What this task involves => Set down, character for character, everything in the records below from the line holding "D1: diode US1M" down to the line holding "R4: 1.8k (n4, n8) -> 1.8k (5V, n9)", and no other line.

Data section =>
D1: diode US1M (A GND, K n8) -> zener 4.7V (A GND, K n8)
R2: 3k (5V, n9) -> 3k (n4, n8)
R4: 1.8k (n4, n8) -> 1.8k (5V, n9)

---

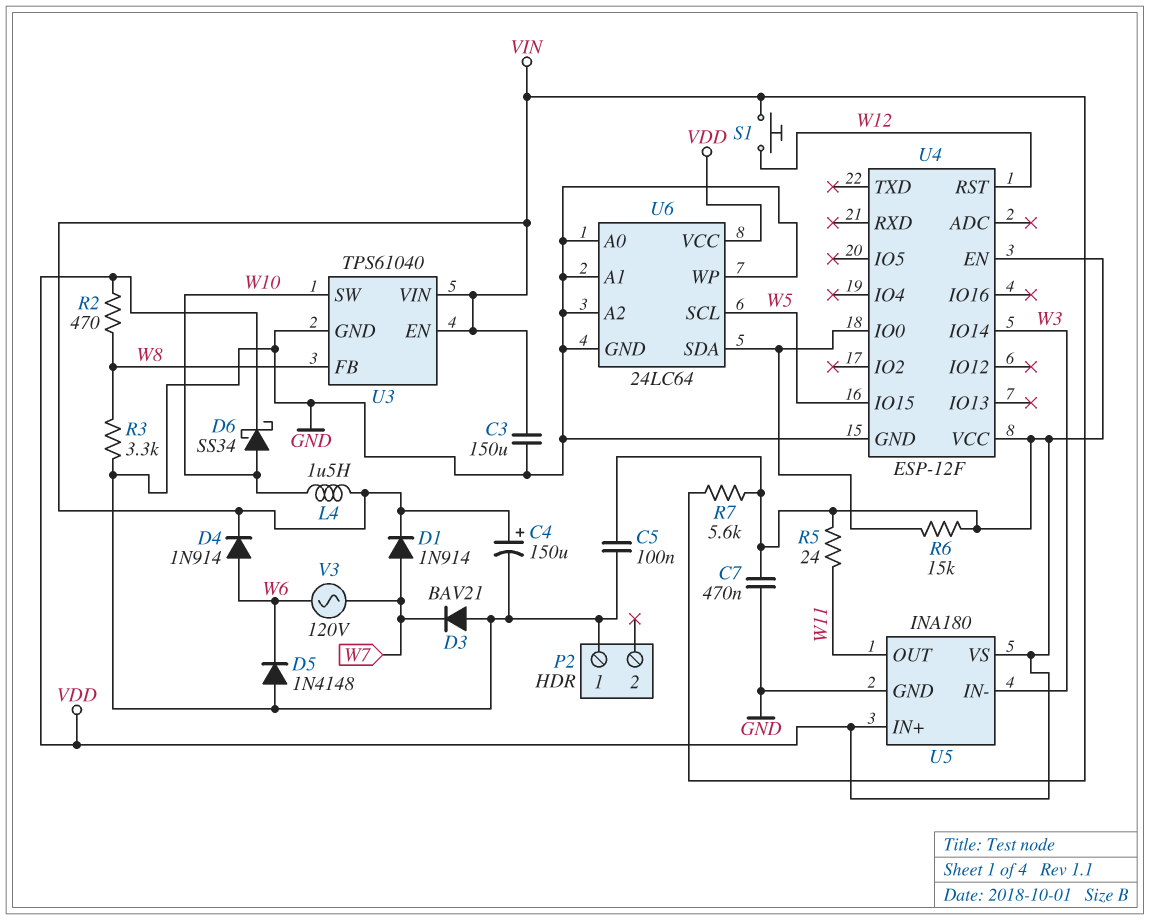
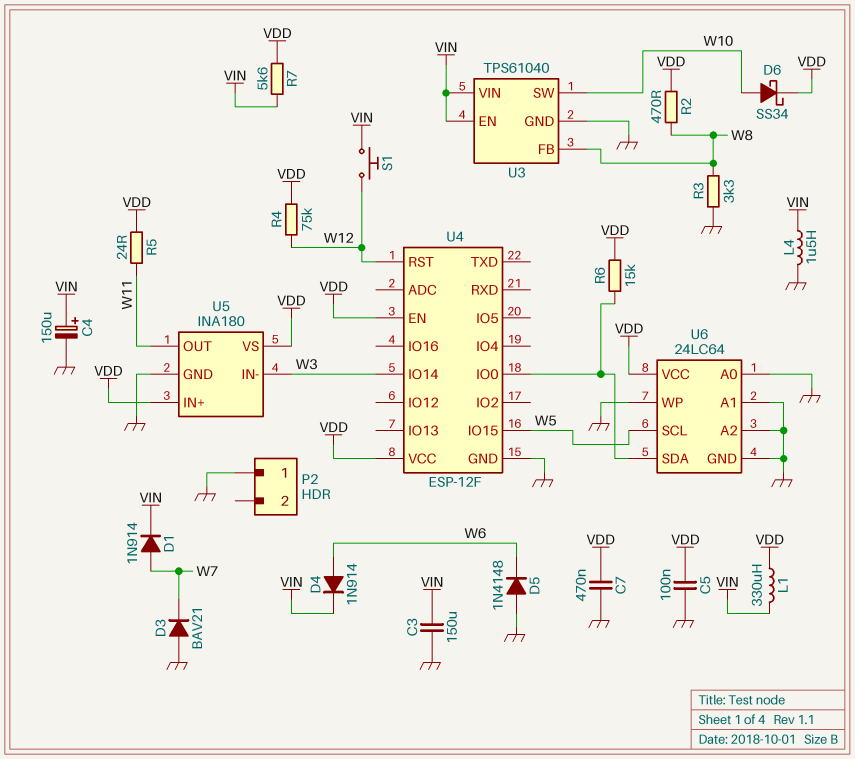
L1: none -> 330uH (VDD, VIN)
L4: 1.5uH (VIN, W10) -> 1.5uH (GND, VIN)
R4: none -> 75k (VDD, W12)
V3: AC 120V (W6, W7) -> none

--

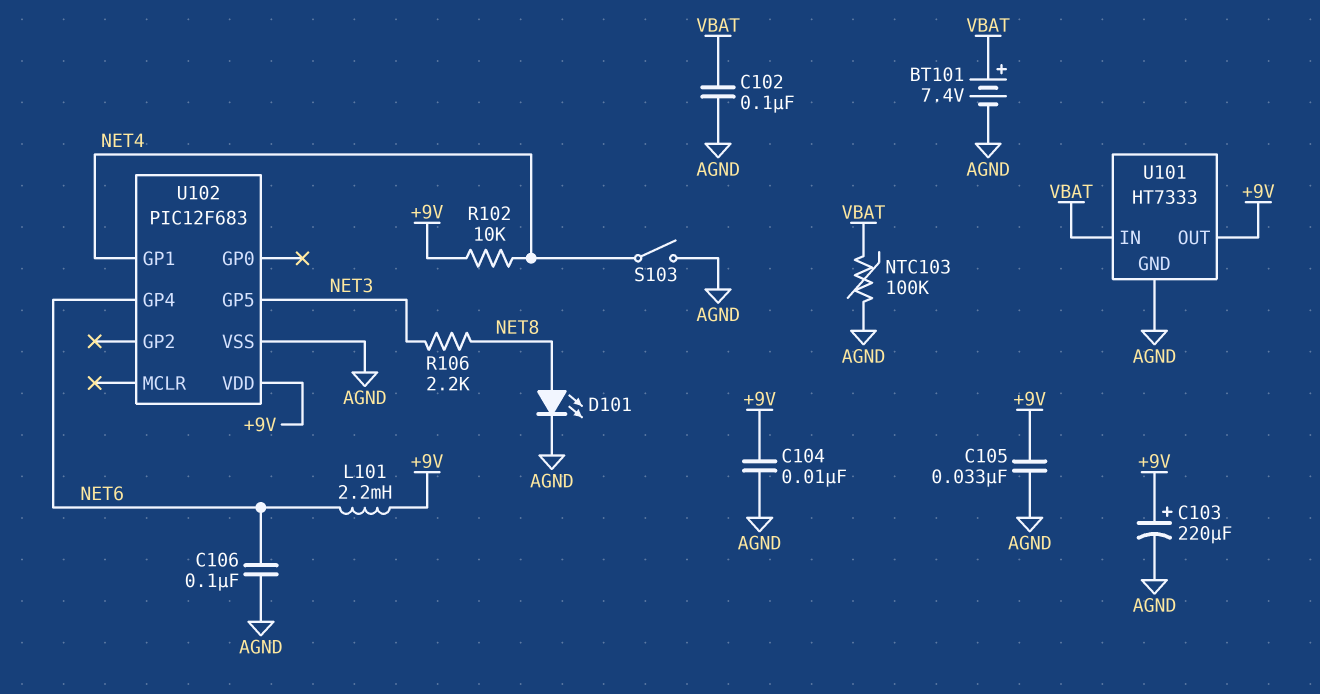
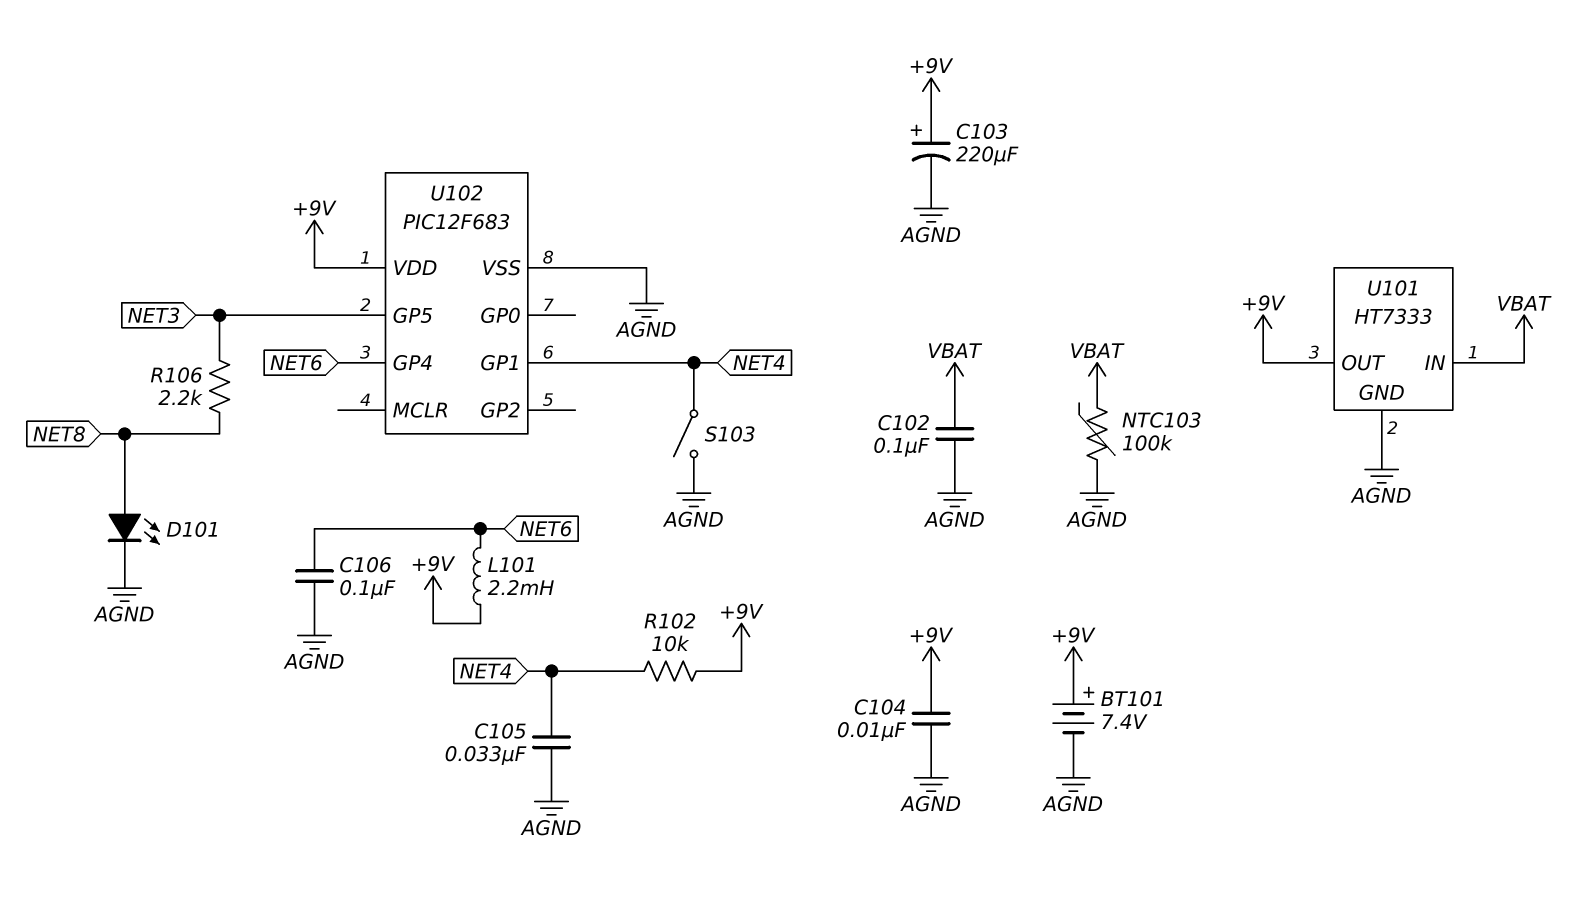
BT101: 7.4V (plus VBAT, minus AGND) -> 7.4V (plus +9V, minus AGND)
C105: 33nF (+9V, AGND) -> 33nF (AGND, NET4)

Solution to the exercise =>
D1: diode US1M (A GND, K n8) -> zener 4.7V (A GND, K n8)
R2: 3k (5V, n9) -> 3k (n4, n8)
R4: 1.8k (n4, n8) -> 1.8k (5V, n9)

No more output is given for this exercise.